## TASK INSTRUCTIONS:
Your answer should be the records again, unchanged in wording and free of images.

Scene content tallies
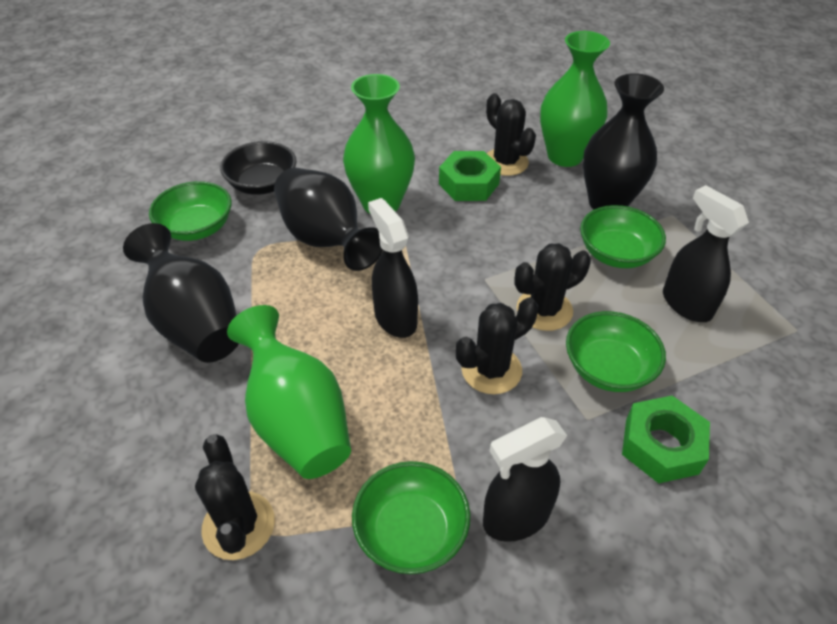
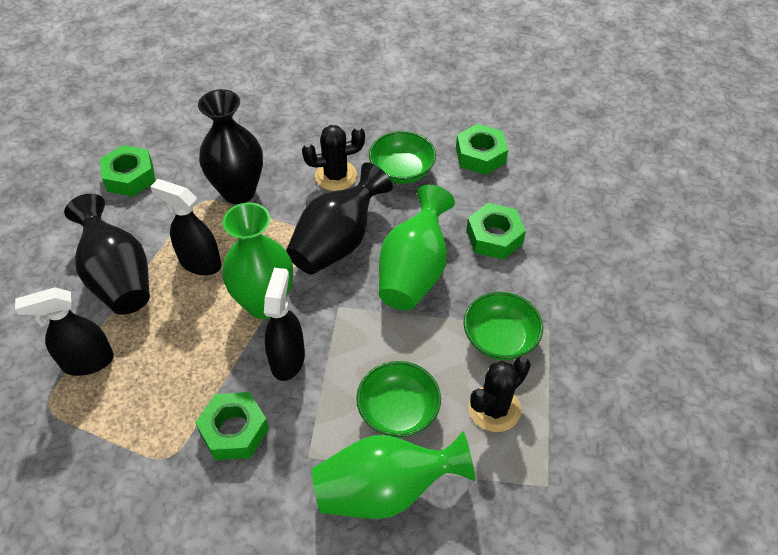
black bowl: [220,141,297,195] = 1 -> none = 0
black cactus: [195,434,275,560] [456,297,538,394] [486,93,536,176] [514,243,591,331] = 4 -> [302,125,365,191] [468,356,531,432] = 2
green bowl: [149,181,232,241] [352,461,470,574] [566,311,666,392] [580,205,666,268] = 4 -> [356,361,441,438] [369,131,436,184] [463,292,543,360] = 3
green nut: [439,151,501,201] [622,396,710,483] = 2 -> [100,145,156,197] [195,392,269,460] [456,124,508,175] [466,203,526,260] = 4

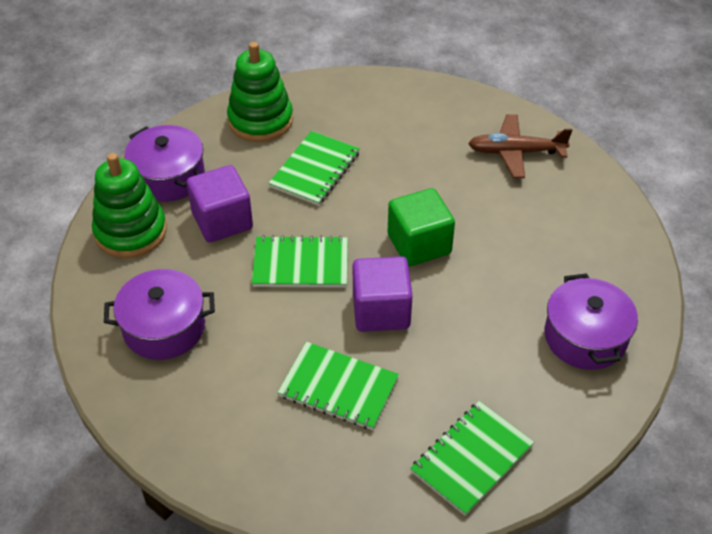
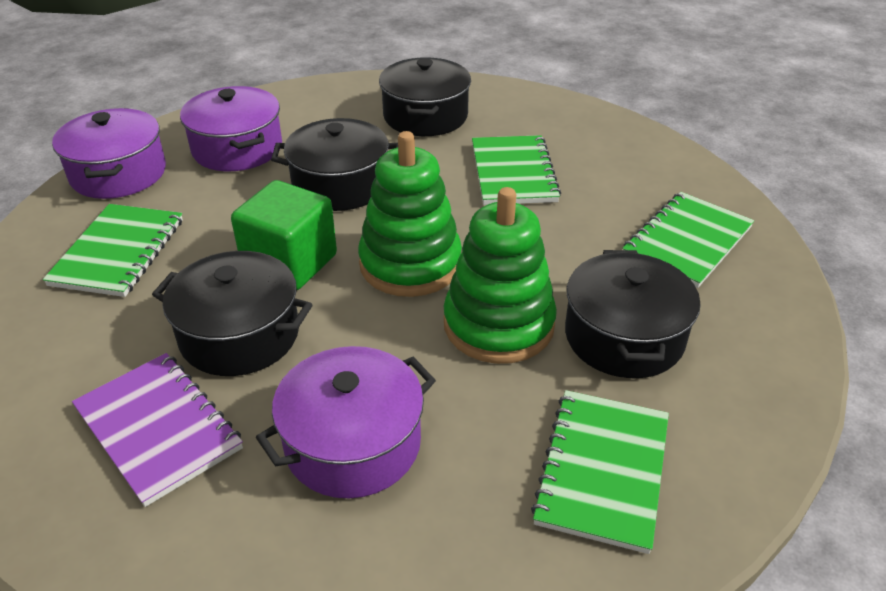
black pot: none = 0 -> [152,251,313,376] [271,118,398,211] [379,57,471,136] [565,250,700,378] = 4
brown plane: [468,114,572,178] = 1 -> none = 0
purple cube: [187,165,253,242] [353,256,413,332] = 2 -> none = 0
purple notebook: none = 0 -> [72,353,243,507] = 1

## ANSWER FOR THIS EXERCISE:
black bowl: [220,141,297,195] = 1 -> none = 0
black cactus: [195,434,275,560] [456,297,538,394] [486,93,536,176] [514,243,591,331] = 4 -> [302,125,365,191] [468,356,531,432] = 2
green bowl: [149,181,232,241] [352,461,470,574] [566,311,666,392] [580,205,666,268] = 4 -> [356,361,441,438] [369,131,436,184] [463,292,543,360] = 3
green nut: [439,151,501,201] [622,396,710,483] = 2 -> [100,145,156,197] [195,392,269,460] [456,124,508,175] [466,203,526,260] = 4

black pot: none = 0 -> [152,251,313,376] [271,118,398,211] [379,57,471,136] [565,250,700,378] = 4
brown plane: [468,114,572,178] = 1 -> none = 0
purple cube: [187,165,253,242] [353,256,413,332] = 2 -> none = 0
purple notebook: none = 0 -> [72,353,243,507] = 1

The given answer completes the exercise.